The lines to be extracted begin at the line containing "U1 pin C: ISO_C -> OPTO" and end at the last line of the data below; copy them exactly and leave out the pictures.

* [DATA PROVIDED]:
_ _ _ _ _ _ _
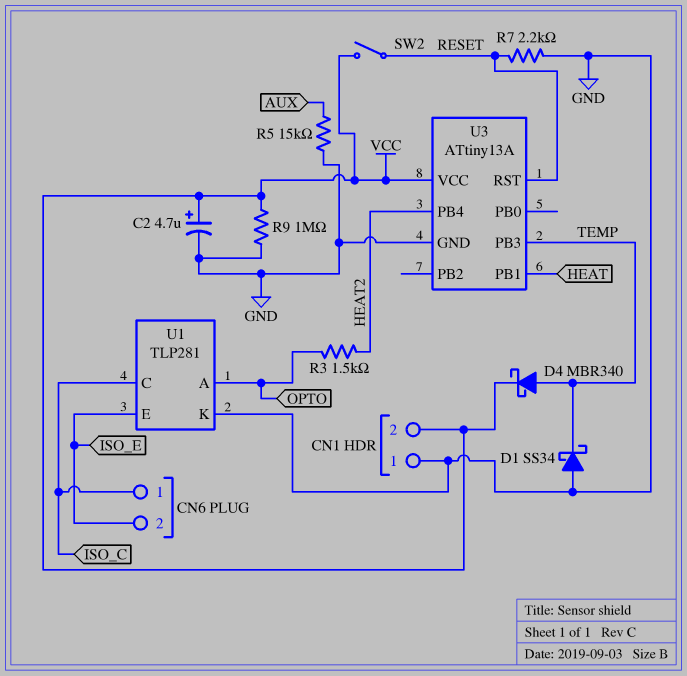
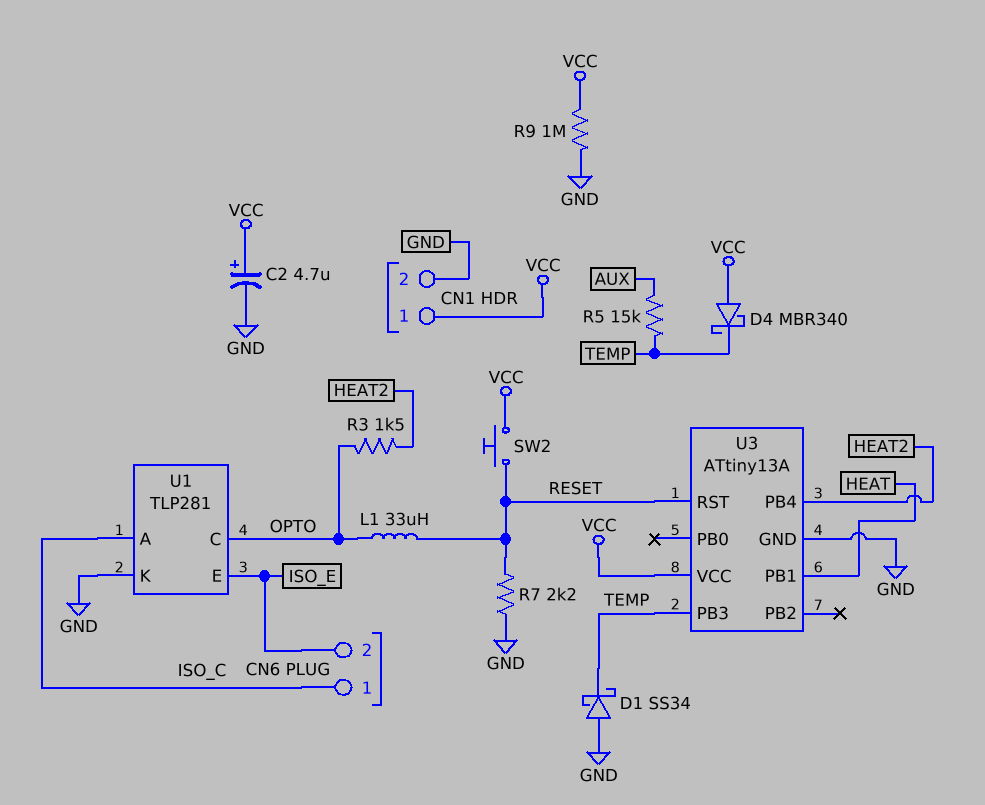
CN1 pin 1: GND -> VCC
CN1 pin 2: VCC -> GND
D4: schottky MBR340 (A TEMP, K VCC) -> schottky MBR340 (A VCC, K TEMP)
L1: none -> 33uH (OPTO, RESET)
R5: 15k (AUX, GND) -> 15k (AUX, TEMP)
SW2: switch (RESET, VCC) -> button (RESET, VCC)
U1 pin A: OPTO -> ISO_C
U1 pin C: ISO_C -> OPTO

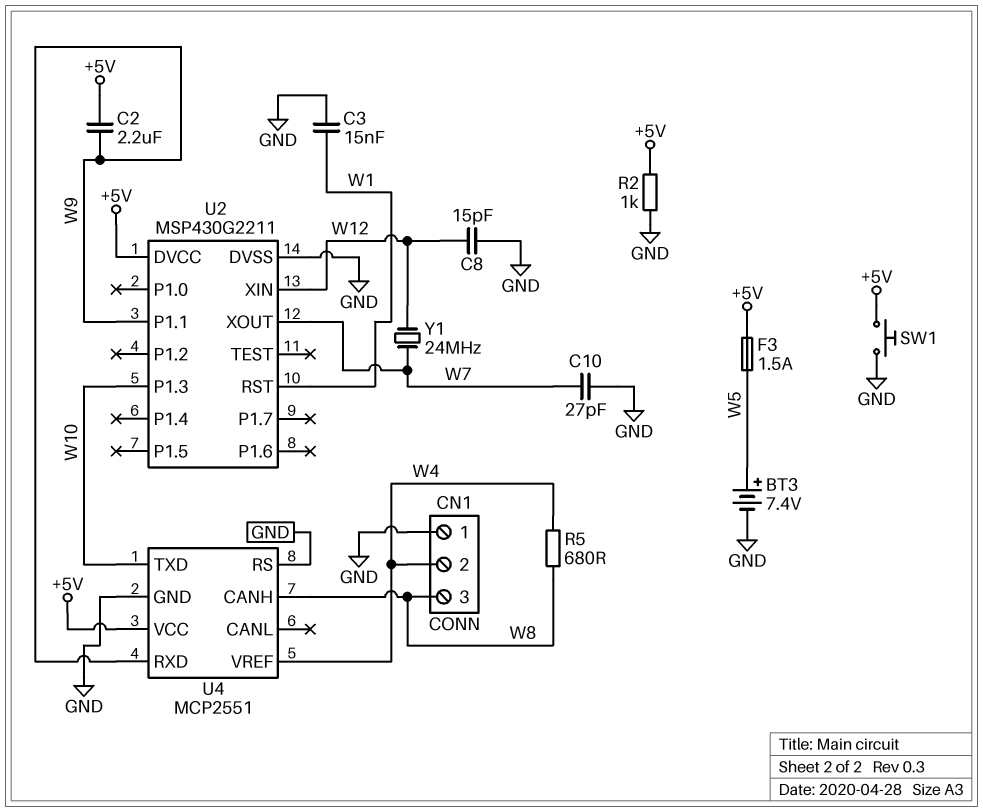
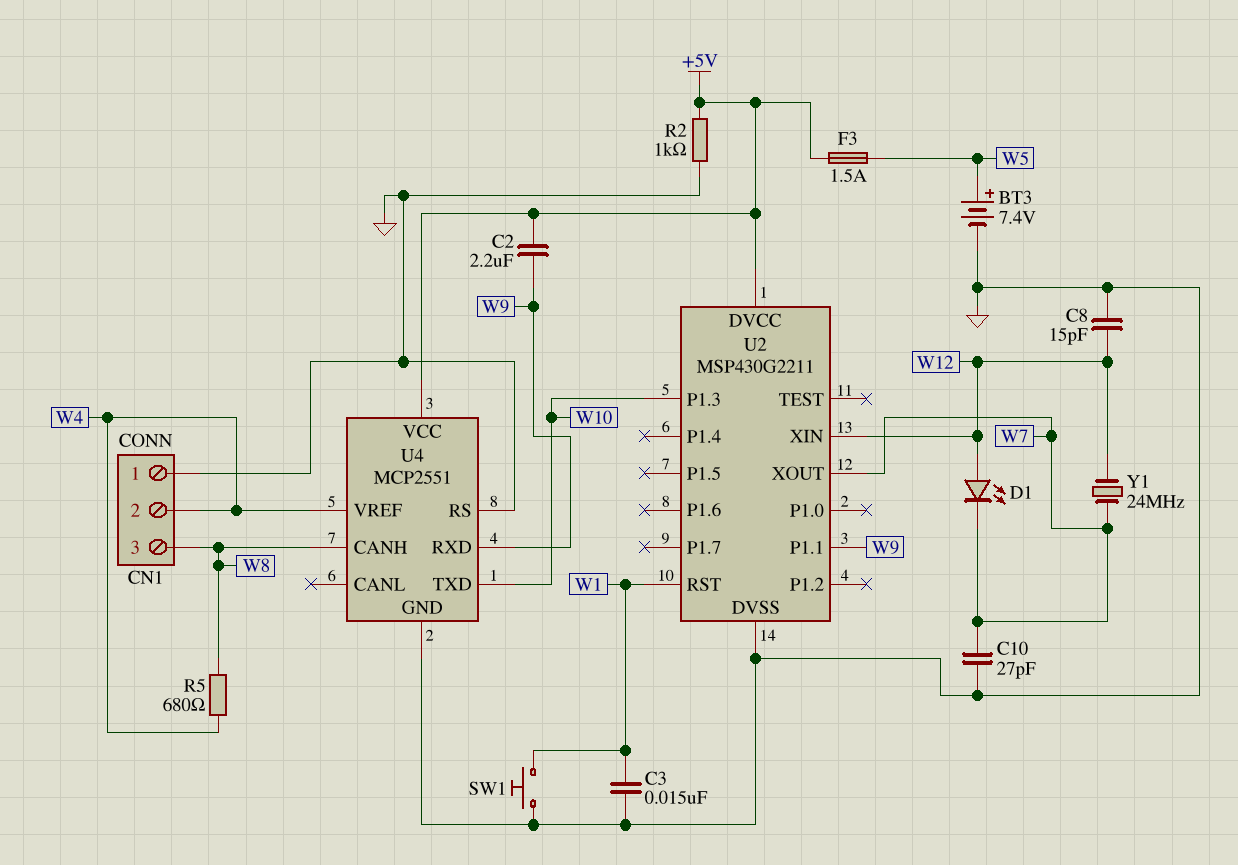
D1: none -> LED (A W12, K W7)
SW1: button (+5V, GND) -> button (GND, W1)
_ _ _ _ _ _ _
* [RESULT OF THE EXERCISE]:
U1 pin C: ISO_C -> OPTO

D1: none -> LED (A W12, K W7)
SW1: button (+5V, GND) -> button (GND, W1)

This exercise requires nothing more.